Work out how many lines of this material hold the word "brick". Write only that number.

DATASET EXCERPT ▸

——————————

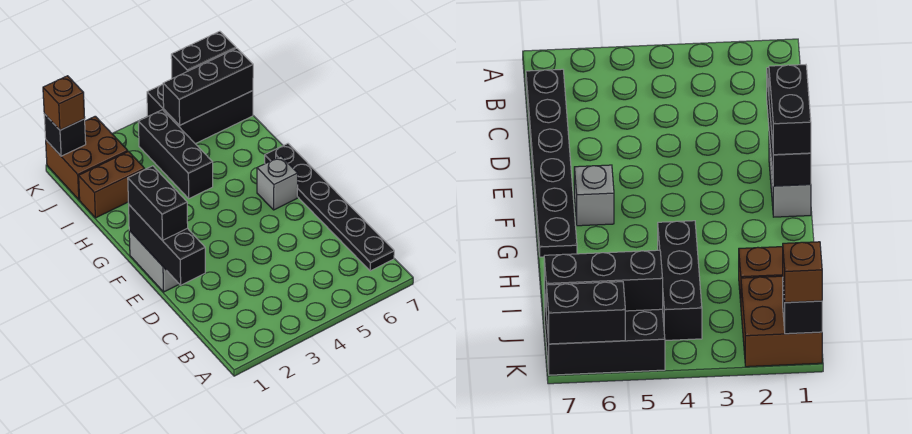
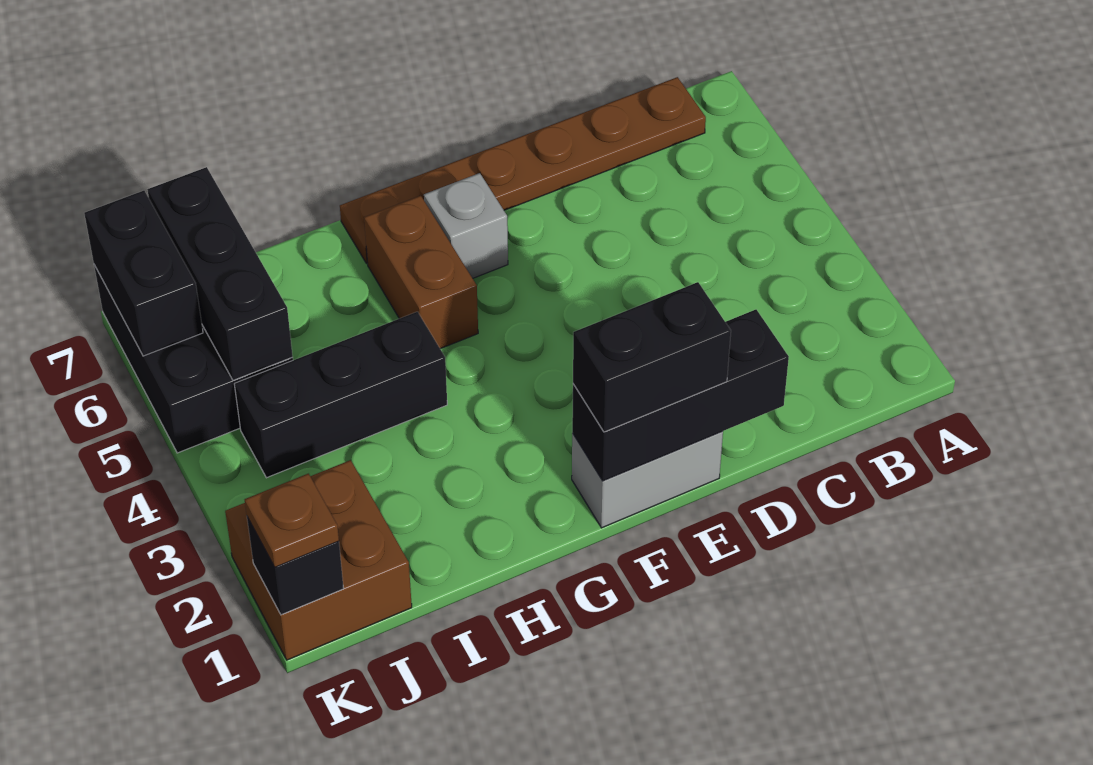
black plate B7:G7 level 1 -> brown plate B7:G7 level 1
brown brick I1:I2 level 1 -> brown brick G5:G6 level 1
brown brick K1 level 3 -> brown plate K1 level 3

——————————

PROBLEM SOLUTION ▸
2